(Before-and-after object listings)
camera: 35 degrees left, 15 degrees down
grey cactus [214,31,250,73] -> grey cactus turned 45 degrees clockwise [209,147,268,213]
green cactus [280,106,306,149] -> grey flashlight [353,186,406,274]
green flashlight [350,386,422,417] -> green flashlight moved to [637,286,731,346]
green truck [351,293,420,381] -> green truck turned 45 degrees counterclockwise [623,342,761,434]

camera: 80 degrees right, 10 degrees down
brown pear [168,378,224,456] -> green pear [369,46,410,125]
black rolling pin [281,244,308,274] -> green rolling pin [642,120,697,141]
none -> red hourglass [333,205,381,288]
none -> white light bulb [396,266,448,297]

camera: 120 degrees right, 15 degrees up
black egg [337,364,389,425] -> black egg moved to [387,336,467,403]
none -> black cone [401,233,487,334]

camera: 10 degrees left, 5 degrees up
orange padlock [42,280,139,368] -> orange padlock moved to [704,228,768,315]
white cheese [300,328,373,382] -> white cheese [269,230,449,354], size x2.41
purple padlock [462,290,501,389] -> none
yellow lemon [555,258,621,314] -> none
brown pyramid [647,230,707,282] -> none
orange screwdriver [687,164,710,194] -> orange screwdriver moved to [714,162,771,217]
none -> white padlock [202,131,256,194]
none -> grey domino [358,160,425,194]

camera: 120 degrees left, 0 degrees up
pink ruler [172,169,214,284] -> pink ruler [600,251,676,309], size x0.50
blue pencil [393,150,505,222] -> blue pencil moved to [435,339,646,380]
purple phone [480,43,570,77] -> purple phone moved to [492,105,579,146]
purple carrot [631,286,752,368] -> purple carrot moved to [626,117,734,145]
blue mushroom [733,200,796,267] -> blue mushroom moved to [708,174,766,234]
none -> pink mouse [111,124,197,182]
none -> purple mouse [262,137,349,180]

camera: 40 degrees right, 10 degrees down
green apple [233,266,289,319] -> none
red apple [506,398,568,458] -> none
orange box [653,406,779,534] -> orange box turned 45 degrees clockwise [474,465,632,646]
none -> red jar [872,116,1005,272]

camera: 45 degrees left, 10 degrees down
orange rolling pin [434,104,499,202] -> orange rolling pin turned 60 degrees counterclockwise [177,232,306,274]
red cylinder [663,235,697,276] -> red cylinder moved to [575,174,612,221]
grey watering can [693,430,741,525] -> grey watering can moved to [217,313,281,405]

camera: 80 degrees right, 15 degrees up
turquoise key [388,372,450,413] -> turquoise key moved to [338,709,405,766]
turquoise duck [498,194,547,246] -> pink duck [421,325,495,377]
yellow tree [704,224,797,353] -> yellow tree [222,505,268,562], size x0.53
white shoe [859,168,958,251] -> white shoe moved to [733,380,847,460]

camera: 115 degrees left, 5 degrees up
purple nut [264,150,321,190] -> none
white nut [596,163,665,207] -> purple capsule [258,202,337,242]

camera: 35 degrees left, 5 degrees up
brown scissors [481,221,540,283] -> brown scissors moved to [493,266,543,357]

YOUR GOAL ▸
Would you reproduce every record above exactly as it appears?

EXPECTED OUTPUT ▸
camera: 35 degrees left, 15 degrees down
grey cactus [214,31,250,73] -> grey cactus turned 45 degrees clockwise [209,147,268,213]
green cactus [280,106,306,149] -> grey flashlight [353,186,406,274]
green flashlight [350,386,422,417] -> green flashlight moved to [637,286,731,346]
green truck [351,293,420,381] -> green truck turned 45 degrees counterclockwise [623,342,761,434]

camera: 80 degrees right, 10 degrees down
brown pear [168,378,224,456] -> green pear [369,46,410,125]
black rolling pin [281,244,308,274] -> green rolling pin [642,120,697,141]
none -> red hourglass [333,205,381,288]
none -> white light bulb [396,266,448,297]

camera: 120 degrees right, 15 degrees up
black egg [337,364,389,425] -> black egg moved to [387,336,467,403]
none -> black cone [401,233,487,334]

camera: 10 degrees left, 5 degrees up
orange padlock [42,280,139,368] -> orange padlock moved to [704,228,768,315]
white cheese [300,328,373,382] -> white cheese [269,230,449,354], size x2.41
purple padlock [462,290,501,389] -> none
yellow lemon [555,258,621,314] -> none
brown pyramid [647,230,707,282] -> none
orange screwdriver [687,164,710,194] -> orange screwdriver moved to [714,162,771,217]
none -> white padlock [202,131,256,194]
none -> grey domino [358,160,425,194]

camera: 120 degrees left, 0 degrees up
pink ruler [172,169,214,284] -> pink ruler [600,251,676,309], size x0.50
blue pencil [393,150,505,222] -> blue pencil moved to [435,339,646,380]
purple phone [480,43,570,77] -> purple phone moved to [492,105,579,146]
purple carrot [631,286,752,368] -> purple carrot moved to [626,117,734,145]
blue mushroom [733,200,796,267] -> blue mushroom moved to [708,174,766,234]
none -> pink mouse [111,124,197,182]
none -> purple mouse [262,137,349,180]

camera: 40 degrees right, 10 degrees down
green apple [233,266,289,319] -> none
red apple [506,398,568,458] -> none
orange box [653,406,779,534] -> orange box turned 45 degrees clockwise [474,465,632,646]
none -> red jar [872,116,1005,272]

camera: 45 degrees left, 10 degrees down
orange rolling pin [434,104,499,202] -> orange rolling pin turned 60 degrees counterclockwise [177,232,306,274]
red cylinder [663,235,697,276] -> red cylinder moved to [575,174,612,221]
grey watering can [693,430,741,525] -> grey watering can moved to [217,313,281,405]

camera: 80 degrees right, 15 degrees up
turquoise key [388,372,450,413] -> turquoise key moved to [338,709,405,766]
turquoise duck [498,194,547,246] -> pink duck [421,325,495,377]
yellow tree [704,224,797,353] -> yellow tree [222,505,268,562], size x0.53
white shoe [859,168,958,251] -> white shoe moved to [733,380,847,460]

camera: 115 degrees left, 5 degrees up
purple nut [264,150,321,190] -> none
white nut [596,163,665,207] -> purple capsule [258,202,337,242]

camera: 35 degrees left, 5 degrees up
brown scissors [481,221,540,283] -> brown scissors moved to [493,266,543,357]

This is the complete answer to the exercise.